Task instructions> Only the lines that include "black" should be copied from the data below.

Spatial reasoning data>
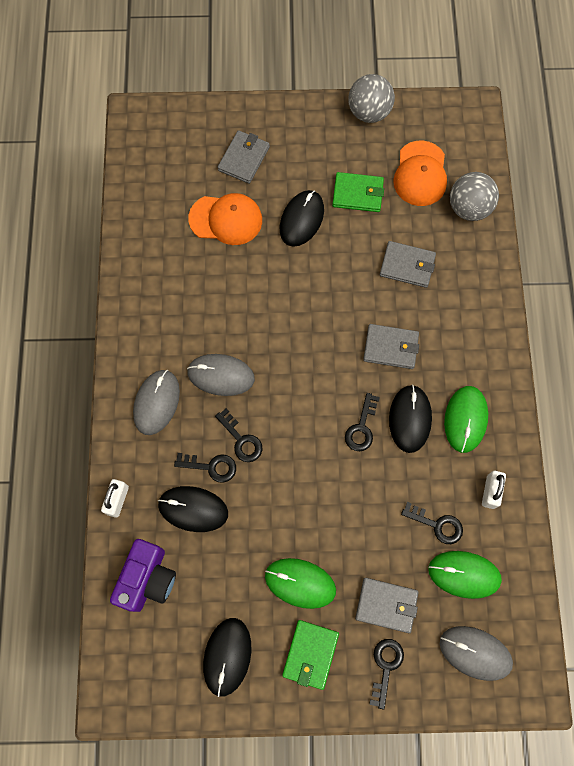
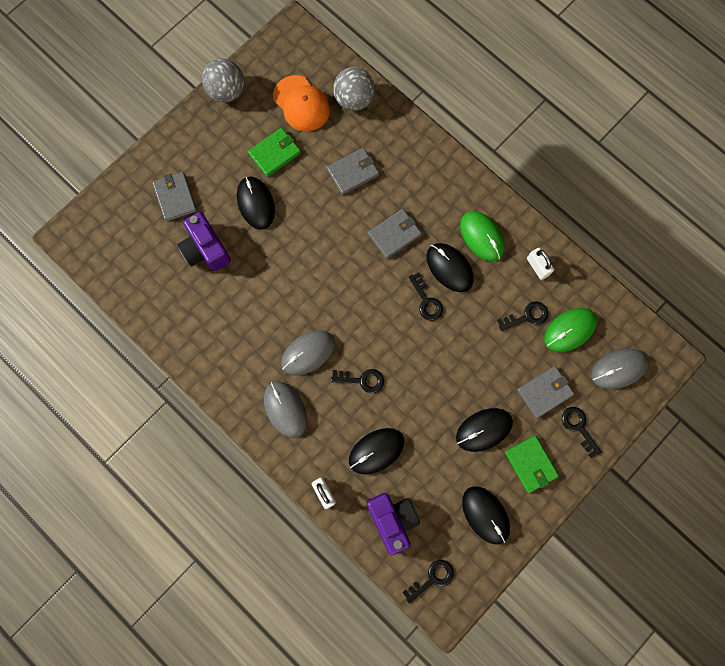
camera: 45 degrees left, 5 degrees up
black key [174,453,236,483] -> black key moved to [402,560,454,604]
orange cap [188,193,262,245] -> purple camera [177,212,231,271]
green mouse [265,558,336,609] -> black mouse [456,408,513,452]

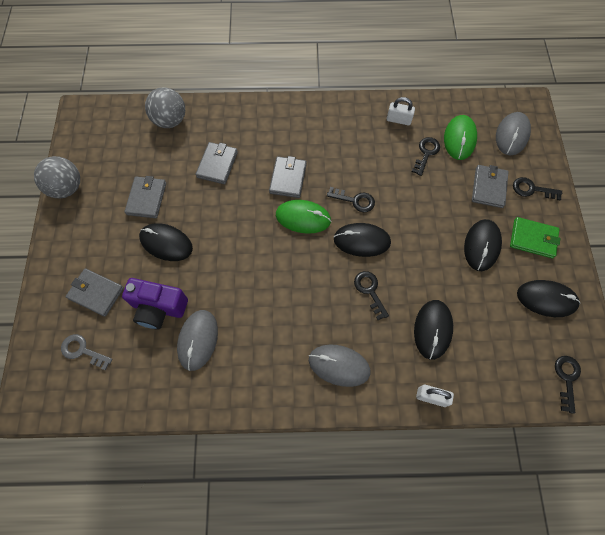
camera: 45 degrees left, 10 degrees down
green wallet [248,128,301,177] -> grey wallet [125,176,166,218]
orange cap [273,75,330,131] -> none
grey mouse [281,330,335,375] -> grey mouse moved to [177,310,218,371]
black key [331,369,384,393] -> black key turned 75 degrees counterclockwise [354,271,389,320]
purple camera [367,493,420,556] -> none
black mouse [427,243,474,292] -> black mouse moved to [334,223,391,257]
green mouse [460,211,505,261] -> green mouse moved to [276,200,331,234]
none -> grey key [61,334,113,370]

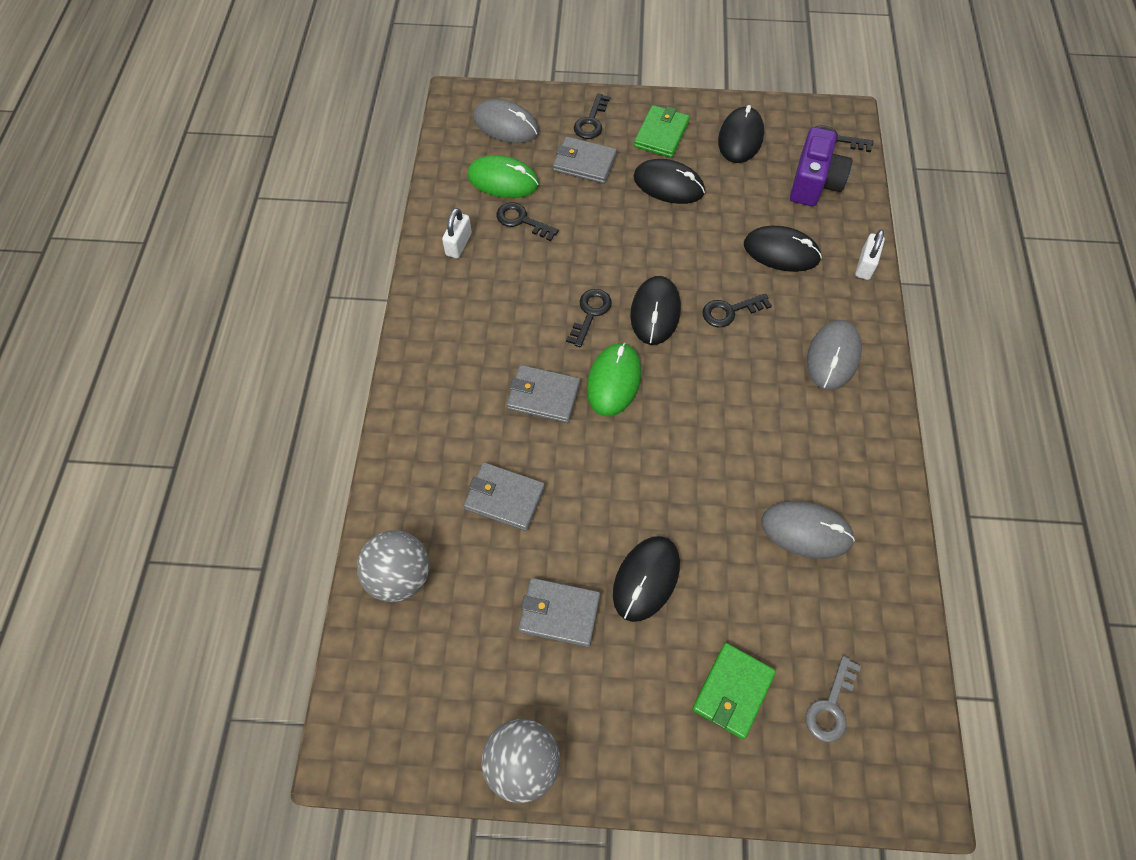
camera: 85 degrees left, 5 degrees down
grey wallet [65,268,124,317] -> green wallet [692,643,776,739]
purple camera [122,278,188,329] -> purple camera moved to [790,127,852,206]

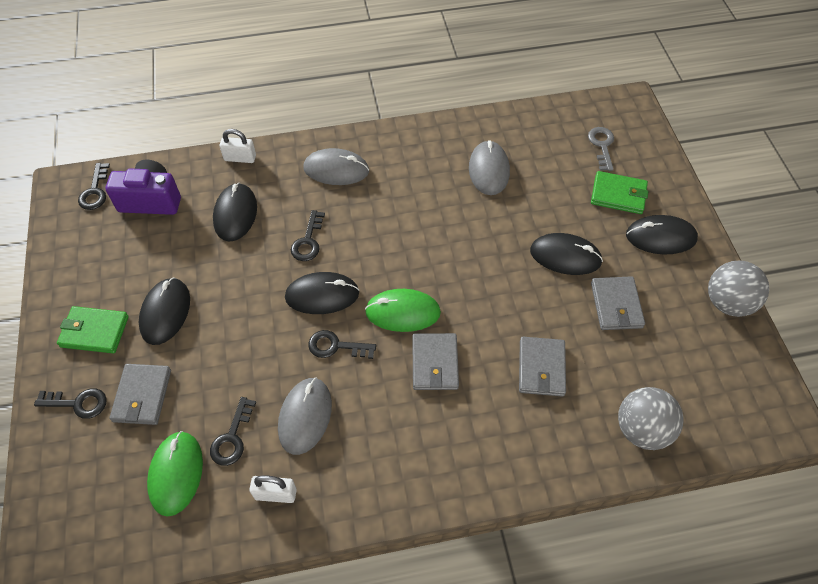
camera: 105 degrees left, 5 degrees down
grey mouse [473,99,539,143] -> grey mouse moved to [278,378,332,455]
black key [702,293,772,327] -> black key turned 45 degrees clockwise [291,210,325,261]
black mouse [718,105,764,163] -> black mouse moved to [626,215,698,254]
grey key [805,656,861,742] -> grey key turned 105 degrees counterclockwise [588,127,614,171]

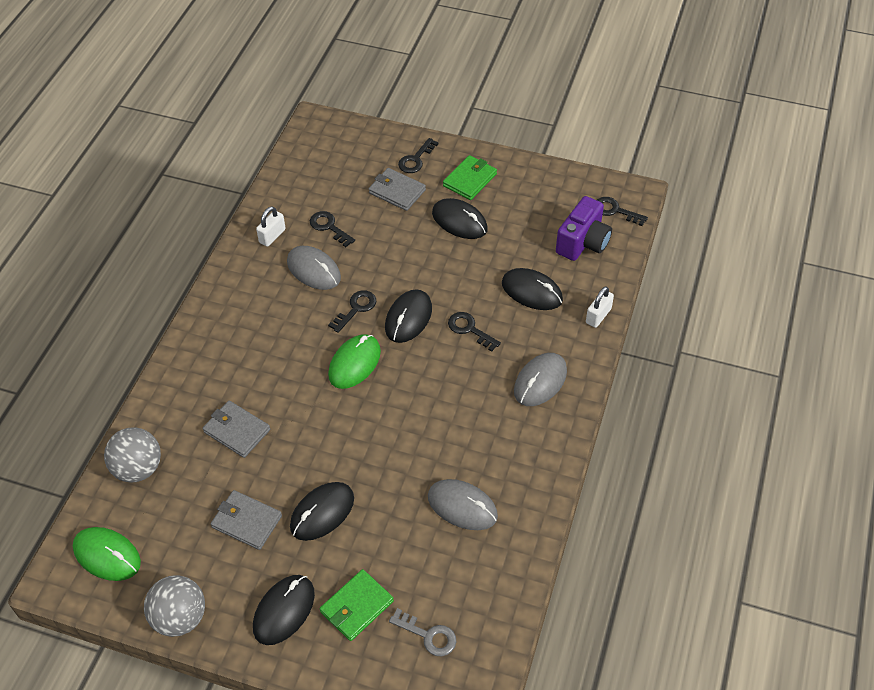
camera: 120 degrees right, 5 degrees down
green mouse [147,431,203,517] -> green mouse moved to [73,527,141,581]
grey wallet [412,333,459,390] -> none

Answer>
black key [174,453,236,483] -> black key moved to [402,560,454,604]
green mouse [265,558,336,609] -> black mouse [456,408,513,452]
black key [331,369,384,393] -> black key turned 75 degrees counterclockwise [354,271,389,320]
black mouse [427,243,474,292] -> black mouse moved to [334,223,391,257]
black key [702,293,772,327] -> black key turned 45 degrees clockwise [291,210,325,261]
black mouse [718,105,764,163] -> black mouse moved to [626,215,698,254]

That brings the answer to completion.